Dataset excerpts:
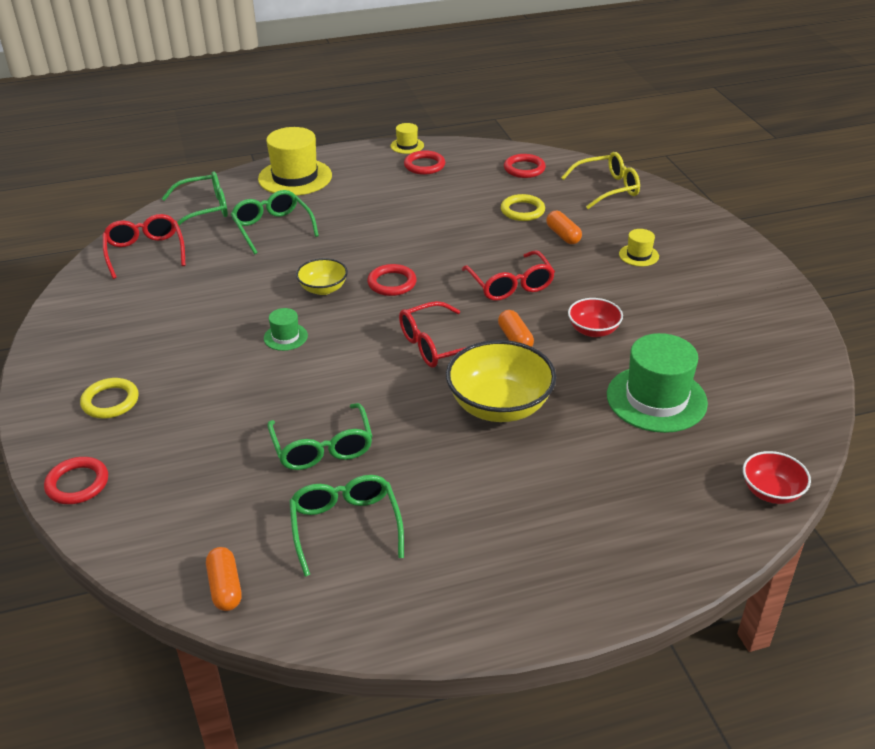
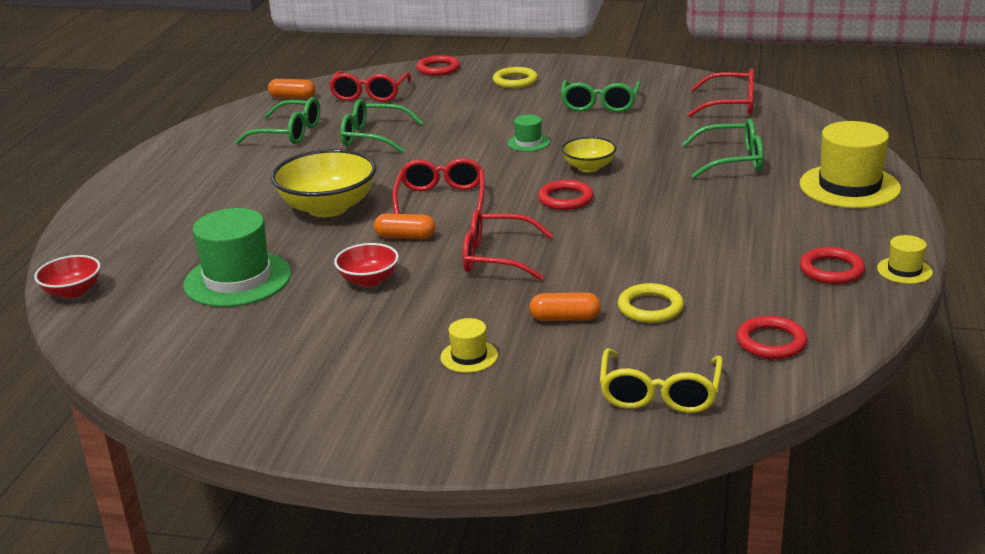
camera: 120 degrees right, 10 degrees down
green glasses [162,172,228,225] -> green glasses moved to [561,80,641,112]
none -> red glasses [329,71,411,102]

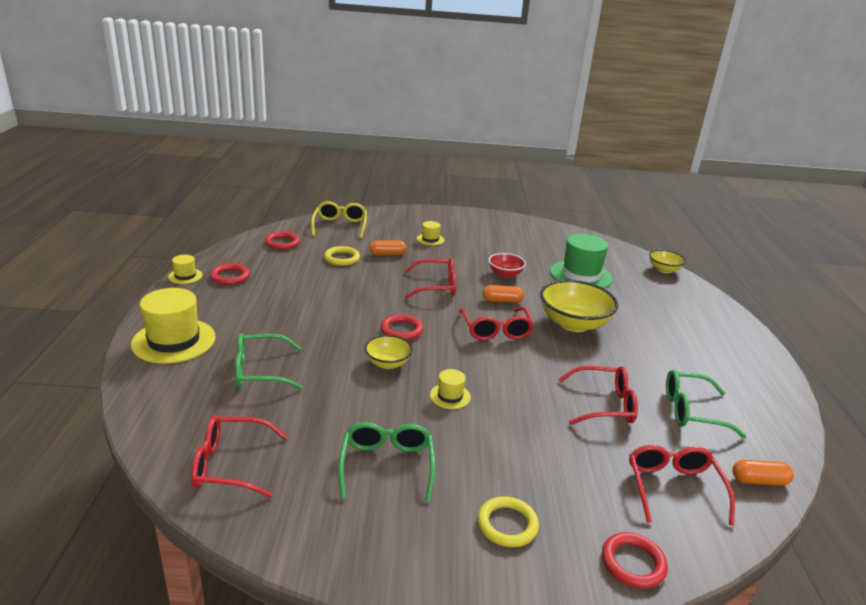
camera: 165 degrees right, 0 degrees up
red bowl [34,255,100,299] -> yellow bowl [649,250,686,273]
green glasses [340,99,423,153] -> red glasses [558,366,638,425]
green hat [508,115,550,152] -> yellow hat [430,369,471,409]

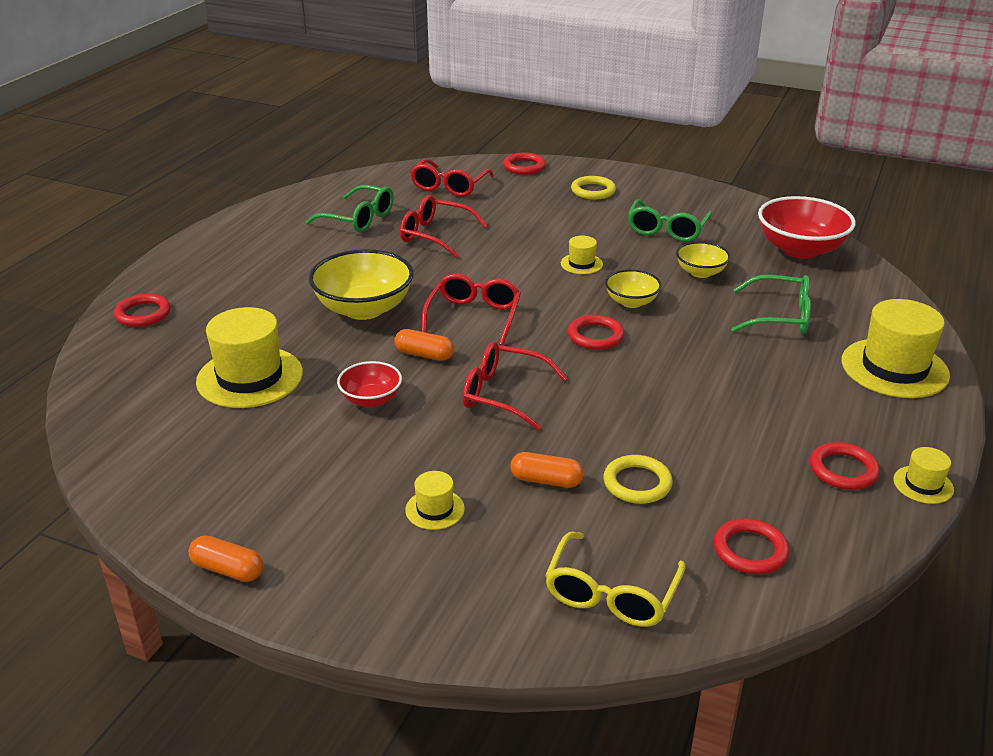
camera: 155 degrees left, 5 degrees up
red glasses [191,415,288,498] -> red bowl [758,196,856,259]
green hat [550,234,613,288] -> yellow hat [196,307,303,408]
yellow bowl [649,250,686,273] -> yellow bowl moved to [676,242,730,278]
orange capsule [732,460,794,486] -> orange capsule moved to [189,535,263,582]
none -> red ring [114,293,171,327]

(TASK DESCRIPTION)
Find the string "camera" in the records, then copy each line where it occurs.

(WRITTEN ANSWER)
camera: 120 degrees right, 10 degrees down
camera: 165 degrees right, 0 degrees up
camera: 155 degrees left, 5 degrees up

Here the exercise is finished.